Coordinate-based object records:
****************
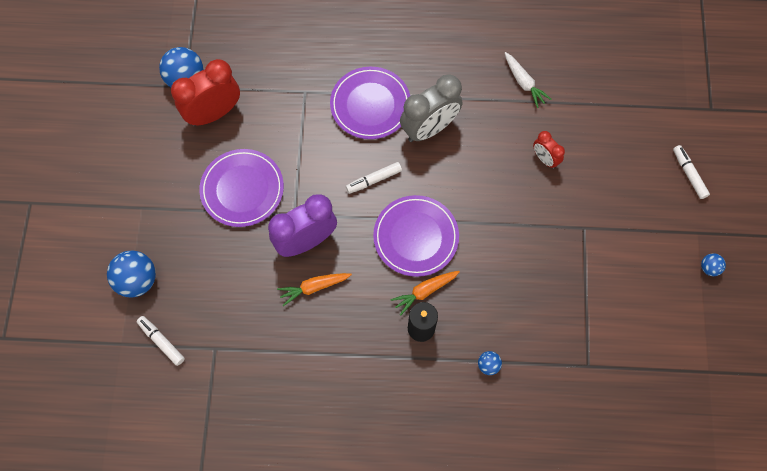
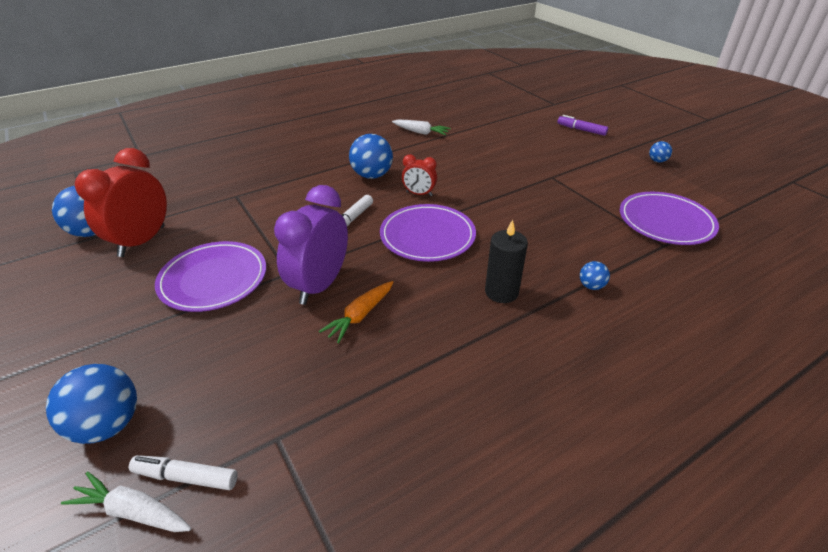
camera: 35 degrees left, 30 degrees down
(131, 345) = (133, 511): none -> white carrot
(370, 105) = (307, 182): purple plate -> purple plate (666, 222)
(424, 291) = (475, 266): orange carrot -> none
(429, 128) = (372, 175): grey clock -> blue ball
(544, 159) = (479, 157): red clock -> red clock (419, 194)
(689, 174) = (581, 130): white marker -> purple marker

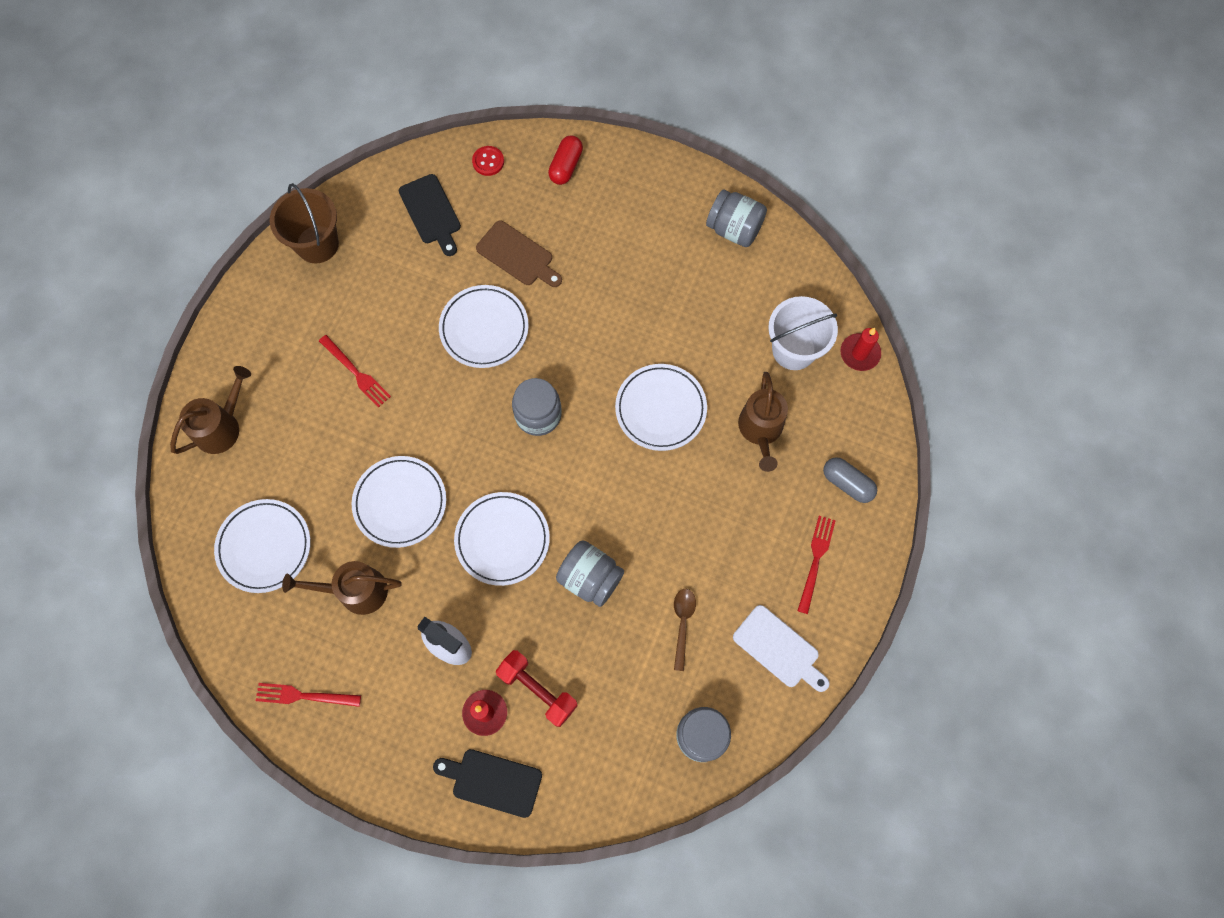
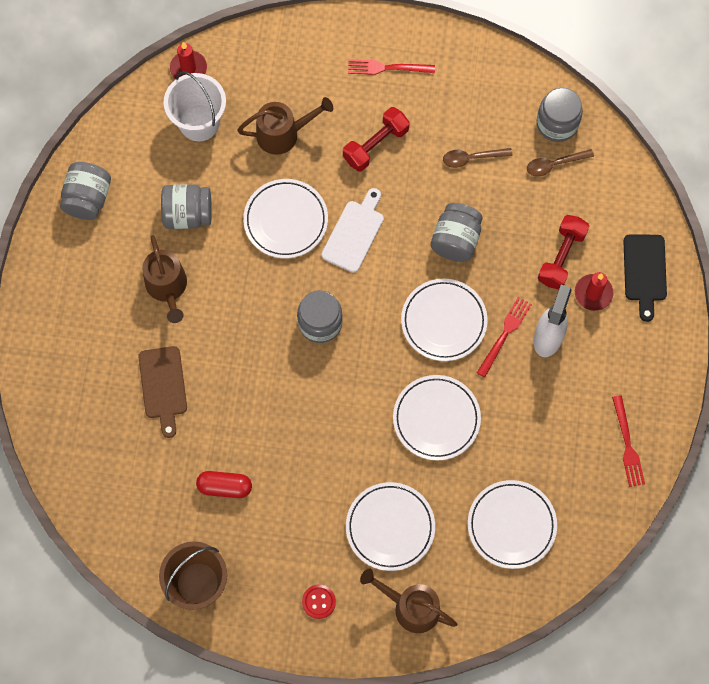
camera: 105 degrees left, 0 degrees up
(356, 373) = (323, 499): red fork -> red fork (505, 334)
(356, 591) = (526, 431): brown watering can -> brown watering can (167, 287)
(431, 212) = (136, 482): black cutting board -> none
(484, 328) = (247, 395): white plate -> white plate (390, 527)
(488, 161) = (65, 444): red button -> red button (319, 602)
(518, 255) = (163, 386): brown cutting board -> brown cutting board turned 150 degrees clockwise
(566, 166) = (54, 368): red capsule -> red capsule (225, 487)
(651, 716) = (554, 164): none -> brown spoon
(692, 316) = (188, 214): none -> grey jar
(724, 523) = (376, 145): none -> red dumbbell
(779, 649) = (469, 81): white cutting board -> white cutting board (354, 233)
(847, 483) = (313, 56): grey capsule -> none

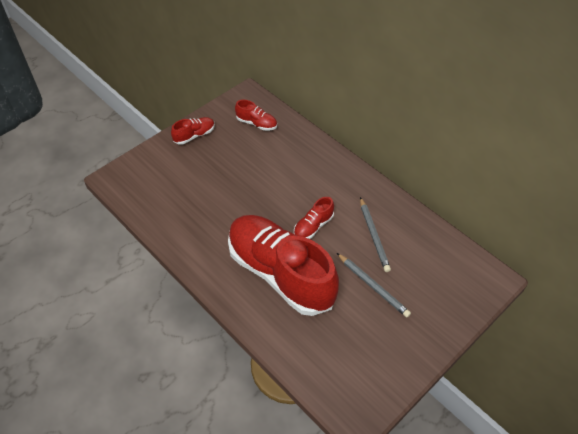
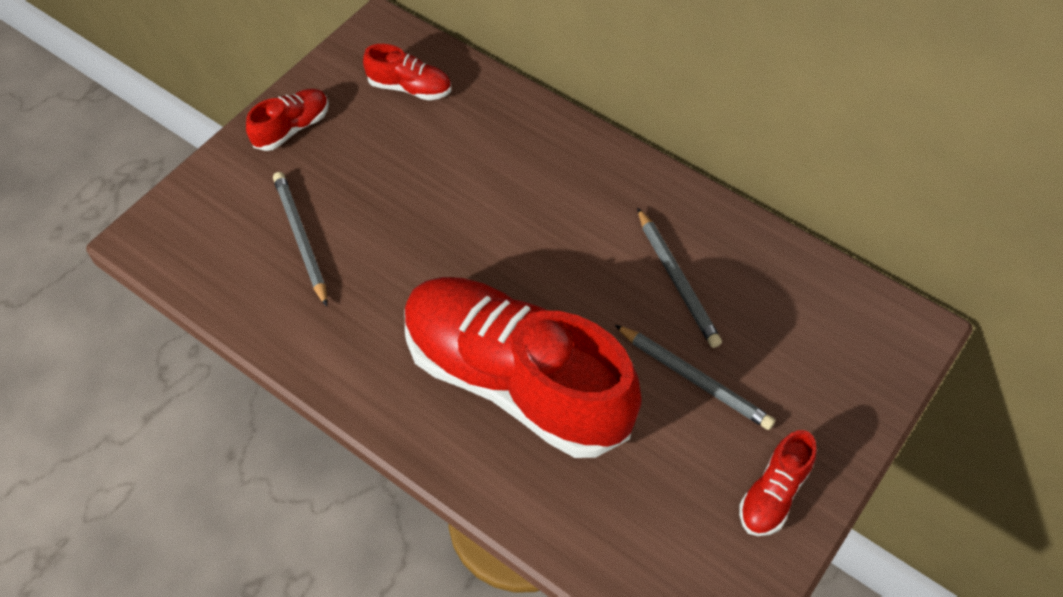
camera: 10 degrees left, 5 degrees up
(188, 189) = (301, 238): none -> grey pencil
(313, 226) = (560, 278): red shoe -> red shoe (773, 494)

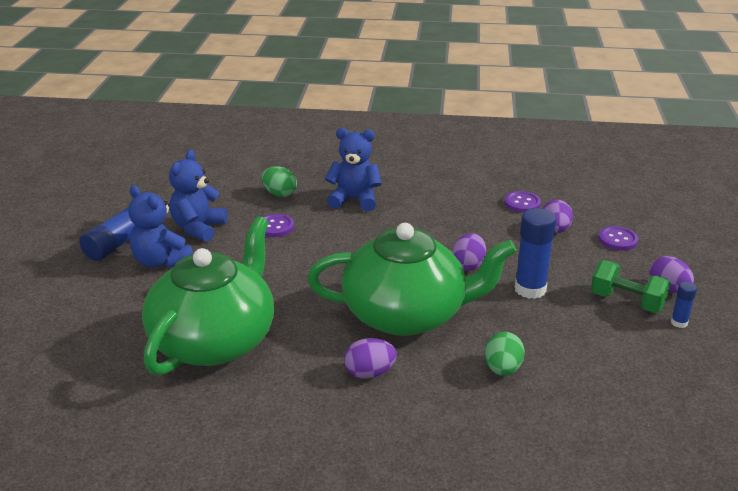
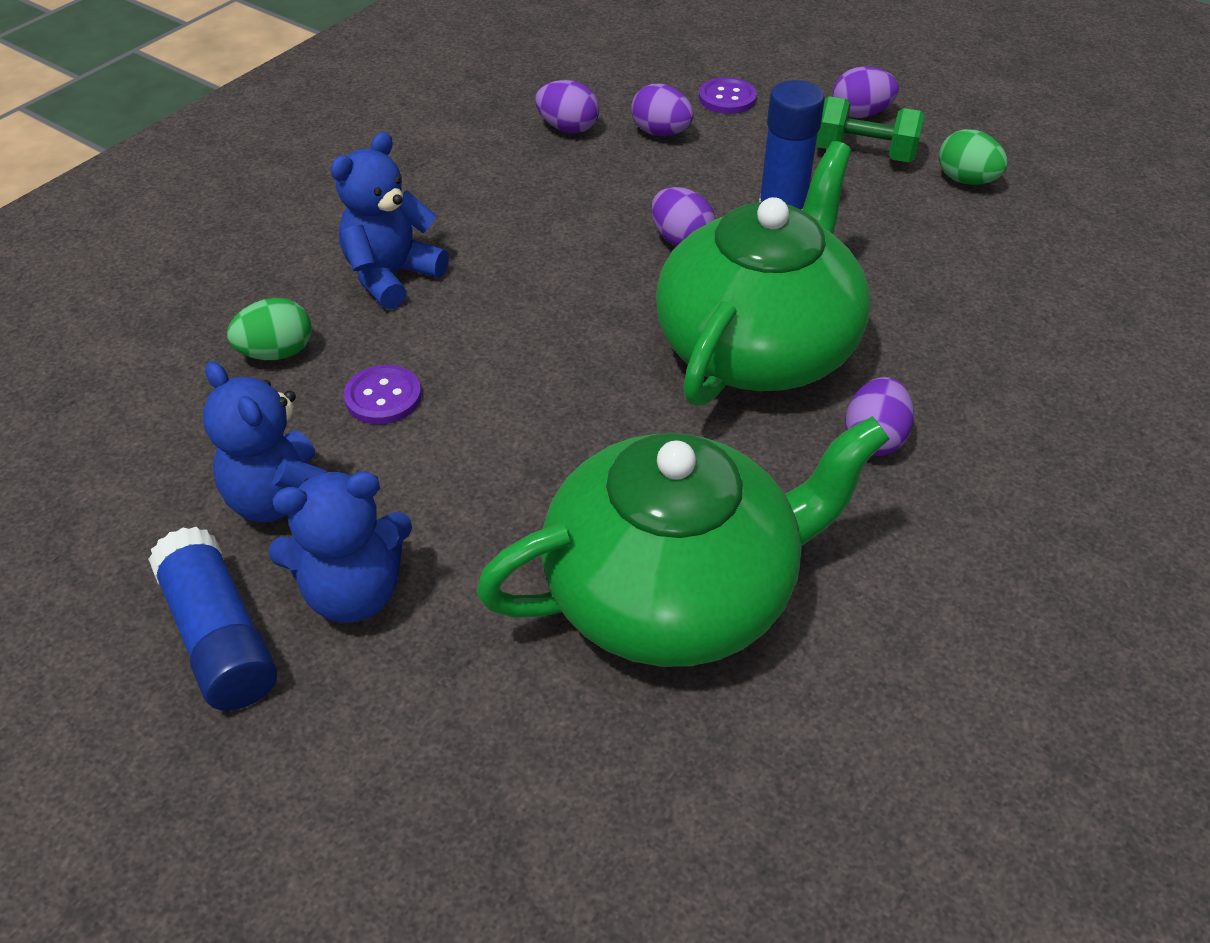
camera: 60 degrees left, 15 degrees up
(215, 340) = (674, 593): green teapot -> green teapot turned 105 degrees clockwise
(502, 369) = (939, 312): green egg -> green egg (966, 180)
(522, 203) = (568, 128): purple button -> purple egg
(627, 302) = (864, 154): green dumbbell -> green dumbbell turned 45 degrees clockwise
(679, 323) = (931, 138): blue glue stick -> none

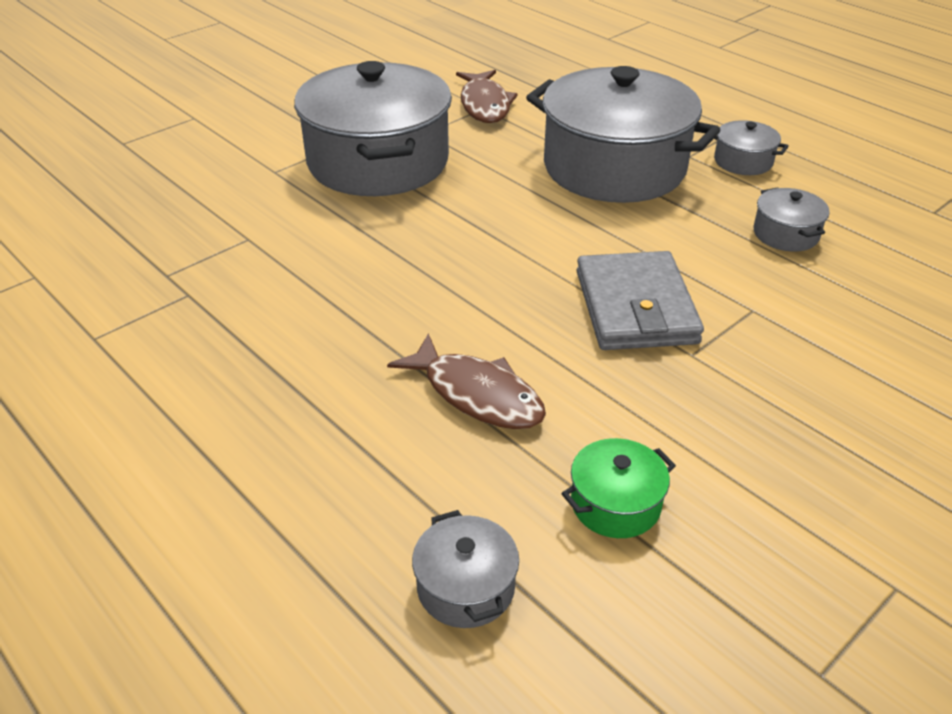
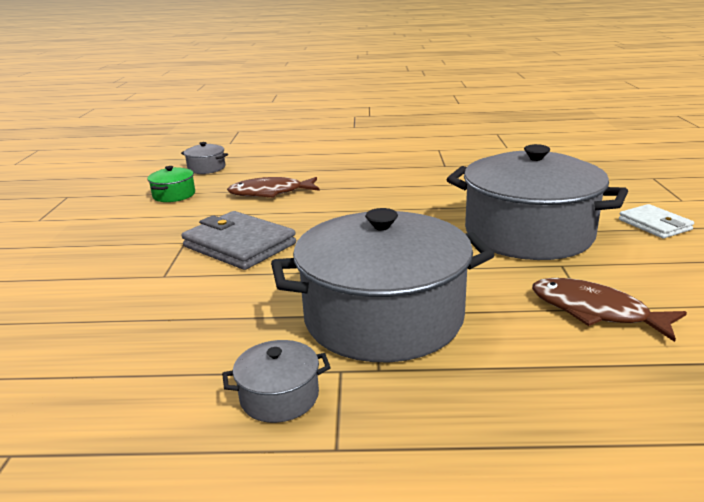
camera: 135 degrees right, 15 degrees down
(283, 116) = (654, 225): none -> white wallet
(785, 234) = (174, 337): grey pot -> none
****************
EXERCISE PROMPT:
Track down all lines above with the string "cutting" and copy them.

SOLUTION TO THE EXERCISE:
(431, 212) = (136, 482): black cutting board -> none
(518, 255) = (163, 386): brown cutting board -> brown cutting board turned 150 degrees clockwise
(779, 649) = (469, 81): white cutting board -> white cutting board (354, 233)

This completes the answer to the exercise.